> [ACTION ITEM]: Pull every line that includes the word "slope" out of the data below and copy it.

Data extracted from a collection
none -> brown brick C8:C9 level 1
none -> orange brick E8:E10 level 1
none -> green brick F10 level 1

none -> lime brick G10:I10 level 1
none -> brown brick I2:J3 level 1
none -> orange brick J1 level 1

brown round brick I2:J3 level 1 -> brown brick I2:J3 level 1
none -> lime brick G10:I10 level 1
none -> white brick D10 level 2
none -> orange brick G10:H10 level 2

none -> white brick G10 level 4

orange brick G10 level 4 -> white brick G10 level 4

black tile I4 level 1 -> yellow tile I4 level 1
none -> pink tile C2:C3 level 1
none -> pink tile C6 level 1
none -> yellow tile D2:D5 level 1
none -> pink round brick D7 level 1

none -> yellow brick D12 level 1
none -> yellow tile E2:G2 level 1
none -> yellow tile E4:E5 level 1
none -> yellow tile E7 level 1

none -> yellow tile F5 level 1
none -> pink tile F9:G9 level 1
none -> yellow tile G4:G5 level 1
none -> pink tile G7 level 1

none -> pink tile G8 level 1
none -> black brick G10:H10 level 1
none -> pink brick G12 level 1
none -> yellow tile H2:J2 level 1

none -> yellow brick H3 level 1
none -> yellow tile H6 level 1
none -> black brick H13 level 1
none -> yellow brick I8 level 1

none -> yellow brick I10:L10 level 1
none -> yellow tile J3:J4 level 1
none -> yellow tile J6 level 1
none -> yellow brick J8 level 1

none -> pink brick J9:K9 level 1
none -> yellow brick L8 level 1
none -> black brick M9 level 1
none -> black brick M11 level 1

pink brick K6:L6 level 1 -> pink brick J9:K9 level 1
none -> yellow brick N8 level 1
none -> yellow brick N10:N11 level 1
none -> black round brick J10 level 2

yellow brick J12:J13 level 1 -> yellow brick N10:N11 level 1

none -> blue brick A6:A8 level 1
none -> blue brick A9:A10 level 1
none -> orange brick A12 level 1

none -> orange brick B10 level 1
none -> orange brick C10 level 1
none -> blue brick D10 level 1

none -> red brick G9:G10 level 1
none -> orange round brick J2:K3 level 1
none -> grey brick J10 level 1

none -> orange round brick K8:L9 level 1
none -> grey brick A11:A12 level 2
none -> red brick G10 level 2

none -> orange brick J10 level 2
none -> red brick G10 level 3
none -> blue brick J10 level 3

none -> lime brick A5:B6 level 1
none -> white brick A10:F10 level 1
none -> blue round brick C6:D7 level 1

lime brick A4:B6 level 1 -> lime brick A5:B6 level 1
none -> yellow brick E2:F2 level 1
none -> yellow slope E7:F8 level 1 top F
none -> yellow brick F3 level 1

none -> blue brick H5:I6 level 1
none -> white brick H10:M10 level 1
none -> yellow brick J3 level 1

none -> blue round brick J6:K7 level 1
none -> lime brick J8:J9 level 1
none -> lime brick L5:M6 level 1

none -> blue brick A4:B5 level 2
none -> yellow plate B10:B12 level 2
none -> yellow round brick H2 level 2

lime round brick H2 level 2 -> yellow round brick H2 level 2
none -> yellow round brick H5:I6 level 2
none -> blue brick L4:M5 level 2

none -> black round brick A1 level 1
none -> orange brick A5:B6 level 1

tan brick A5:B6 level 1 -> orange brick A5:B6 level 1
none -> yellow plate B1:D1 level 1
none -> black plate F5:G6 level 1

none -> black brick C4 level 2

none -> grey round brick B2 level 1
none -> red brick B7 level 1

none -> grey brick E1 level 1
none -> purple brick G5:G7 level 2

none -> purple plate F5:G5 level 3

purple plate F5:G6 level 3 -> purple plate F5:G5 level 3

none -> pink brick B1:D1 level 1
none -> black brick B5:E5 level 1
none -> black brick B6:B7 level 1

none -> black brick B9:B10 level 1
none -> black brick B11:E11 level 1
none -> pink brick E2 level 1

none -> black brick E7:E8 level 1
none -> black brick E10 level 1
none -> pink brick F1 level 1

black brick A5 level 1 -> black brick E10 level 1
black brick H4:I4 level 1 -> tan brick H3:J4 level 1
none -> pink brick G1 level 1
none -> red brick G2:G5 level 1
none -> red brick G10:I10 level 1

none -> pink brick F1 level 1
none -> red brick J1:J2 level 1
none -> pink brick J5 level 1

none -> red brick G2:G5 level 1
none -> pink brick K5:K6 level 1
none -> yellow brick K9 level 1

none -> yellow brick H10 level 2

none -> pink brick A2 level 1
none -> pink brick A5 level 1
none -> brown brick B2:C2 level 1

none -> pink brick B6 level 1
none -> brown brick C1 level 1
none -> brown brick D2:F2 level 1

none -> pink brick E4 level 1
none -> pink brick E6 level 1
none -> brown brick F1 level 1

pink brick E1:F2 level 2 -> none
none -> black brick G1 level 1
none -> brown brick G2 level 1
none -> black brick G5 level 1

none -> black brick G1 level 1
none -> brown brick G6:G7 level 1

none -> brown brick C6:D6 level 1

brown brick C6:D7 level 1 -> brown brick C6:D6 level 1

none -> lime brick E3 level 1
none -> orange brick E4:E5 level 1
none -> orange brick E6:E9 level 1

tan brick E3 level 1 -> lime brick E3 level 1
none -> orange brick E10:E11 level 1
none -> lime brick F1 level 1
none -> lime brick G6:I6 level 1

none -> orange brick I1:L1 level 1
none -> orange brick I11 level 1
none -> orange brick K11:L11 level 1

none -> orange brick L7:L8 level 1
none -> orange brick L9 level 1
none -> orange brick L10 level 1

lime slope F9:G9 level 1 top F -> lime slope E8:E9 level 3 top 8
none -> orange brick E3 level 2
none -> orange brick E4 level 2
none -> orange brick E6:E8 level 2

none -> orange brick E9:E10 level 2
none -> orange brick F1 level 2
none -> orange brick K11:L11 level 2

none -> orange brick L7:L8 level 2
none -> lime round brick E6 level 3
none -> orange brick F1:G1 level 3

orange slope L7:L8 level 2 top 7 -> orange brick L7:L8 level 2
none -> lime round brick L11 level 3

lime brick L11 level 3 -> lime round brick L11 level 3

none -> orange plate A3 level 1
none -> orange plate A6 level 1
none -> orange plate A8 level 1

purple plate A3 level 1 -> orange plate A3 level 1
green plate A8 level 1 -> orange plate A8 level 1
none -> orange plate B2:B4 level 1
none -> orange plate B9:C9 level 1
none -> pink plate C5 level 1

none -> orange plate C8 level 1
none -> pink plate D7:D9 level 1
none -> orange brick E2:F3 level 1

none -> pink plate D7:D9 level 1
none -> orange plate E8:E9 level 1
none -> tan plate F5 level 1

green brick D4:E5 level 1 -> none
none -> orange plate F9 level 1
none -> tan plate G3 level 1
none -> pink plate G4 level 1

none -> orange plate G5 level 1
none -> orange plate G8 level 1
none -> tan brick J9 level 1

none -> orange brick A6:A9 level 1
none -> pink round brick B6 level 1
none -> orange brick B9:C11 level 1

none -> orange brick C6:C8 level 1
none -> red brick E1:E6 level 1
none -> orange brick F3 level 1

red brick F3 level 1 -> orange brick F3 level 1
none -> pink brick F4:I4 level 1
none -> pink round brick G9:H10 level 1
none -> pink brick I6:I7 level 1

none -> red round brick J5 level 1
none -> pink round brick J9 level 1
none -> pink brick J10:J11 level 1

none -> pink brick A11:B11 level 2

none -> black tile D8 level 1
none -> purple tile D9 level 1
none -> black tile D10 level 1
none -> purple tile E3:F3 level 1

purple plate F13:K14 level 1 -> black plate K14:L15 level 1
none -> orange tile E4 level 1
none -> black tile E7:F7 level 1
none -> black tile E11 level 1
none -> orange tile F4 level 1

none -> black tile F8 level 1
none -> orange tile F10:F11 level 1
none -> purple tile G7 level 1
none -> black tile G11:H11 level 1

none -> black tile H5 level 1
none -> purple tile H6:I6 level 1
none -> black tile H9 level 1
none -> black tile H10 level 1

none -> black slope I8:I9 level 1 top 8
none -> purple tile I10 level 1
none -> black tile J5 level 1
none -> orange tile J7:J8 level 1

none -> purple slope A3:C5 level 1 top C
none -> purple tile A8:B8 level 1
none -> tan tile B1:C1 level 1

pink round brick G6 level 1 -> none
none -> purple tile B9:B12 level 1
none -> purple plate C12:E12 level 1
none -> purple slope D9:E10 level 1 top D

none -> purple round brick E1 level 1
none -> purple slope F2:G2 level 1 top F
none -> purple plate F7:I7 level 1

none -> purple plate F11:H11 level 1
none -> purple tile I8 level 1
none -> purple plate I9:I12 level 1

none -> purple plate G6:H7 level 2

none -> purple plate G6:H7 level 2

> [ANSWER TO THIS EXERCISE]:
none -> yellow slope E7:F8 level 1 top F
lime slope F9:G9 level 1 top F -> lime slope E8:E9 level 3 top 8
orange slope L7:L8 level 2 top 7 -> orange brick L7:L8 level 2
none -> black slope I8:I9 level 1 top 8
none -> purple slope A3:C5 level 1 top C
none -> purple slope D9:E10 level 1 top D
none -> purple slope F2:G2 level 1 top F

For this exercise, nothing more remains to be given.